→ WHAT THIS TASK INVOLVES
Make an exact copy of the lines from the top of the entries below through the line with "Zitrone/gelb <554,469,610,534> -> none". Leave all pictures out.

→ EXTRACTED RECORDS
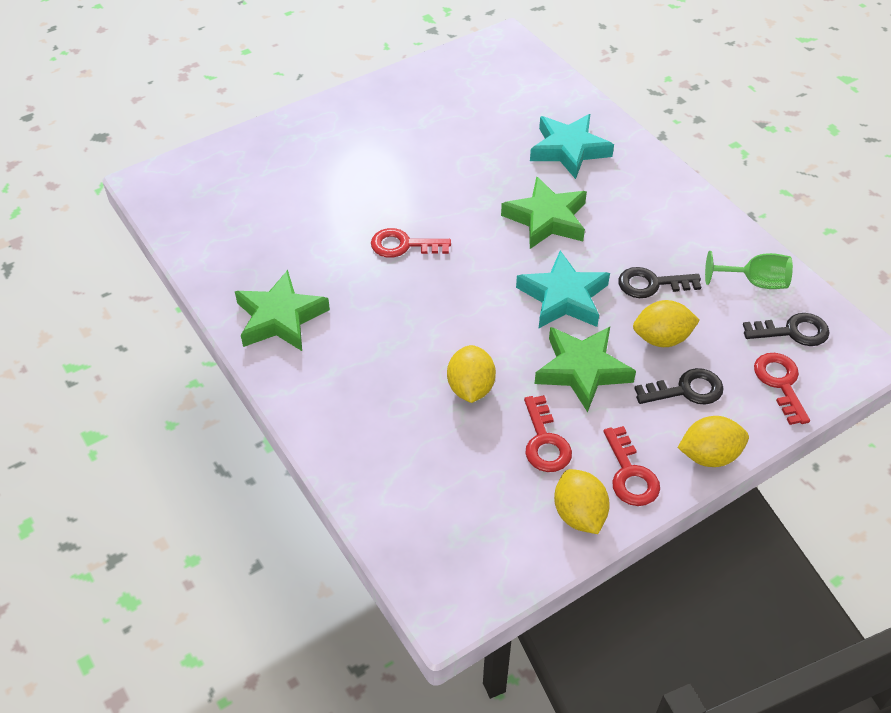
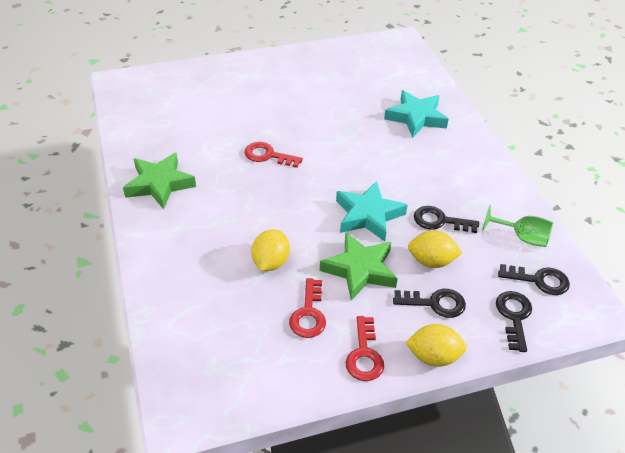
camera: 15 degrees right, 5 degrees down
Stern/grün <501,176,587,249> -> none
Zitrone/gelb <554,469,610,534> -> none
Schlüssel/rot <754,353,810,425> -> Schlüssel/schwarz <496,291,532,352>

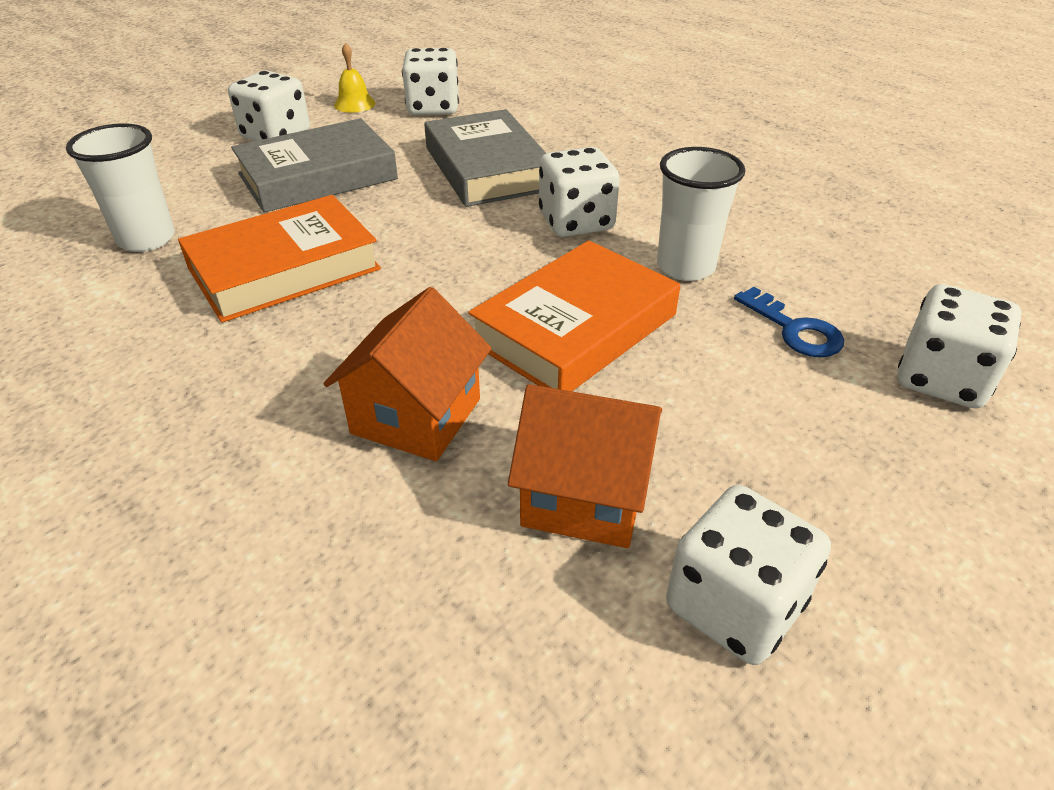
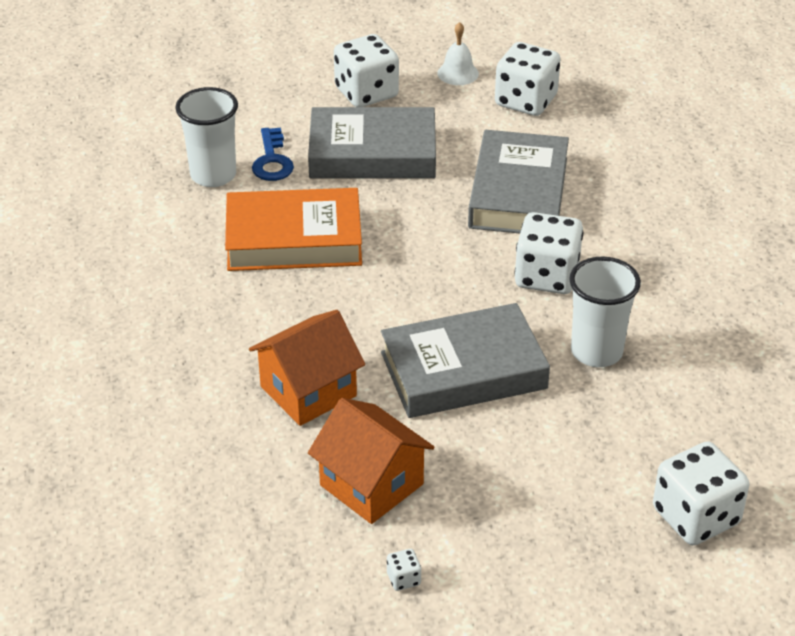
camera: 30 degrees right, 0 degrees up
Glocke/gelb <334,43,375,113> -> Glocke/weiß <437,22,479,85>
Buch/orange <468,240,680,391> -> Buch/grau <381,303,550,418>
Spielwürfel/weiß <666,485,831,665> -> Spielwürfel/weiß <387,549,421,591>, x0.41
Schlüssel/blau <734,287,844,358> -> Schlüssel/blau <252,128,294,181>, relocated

→ WORKED SOLUTION
camera: 15 degrees right, 5 degrees down
Stern/grün <501,176,587,249> -> none
Zitrone/gelb <554,469,610,534> -> none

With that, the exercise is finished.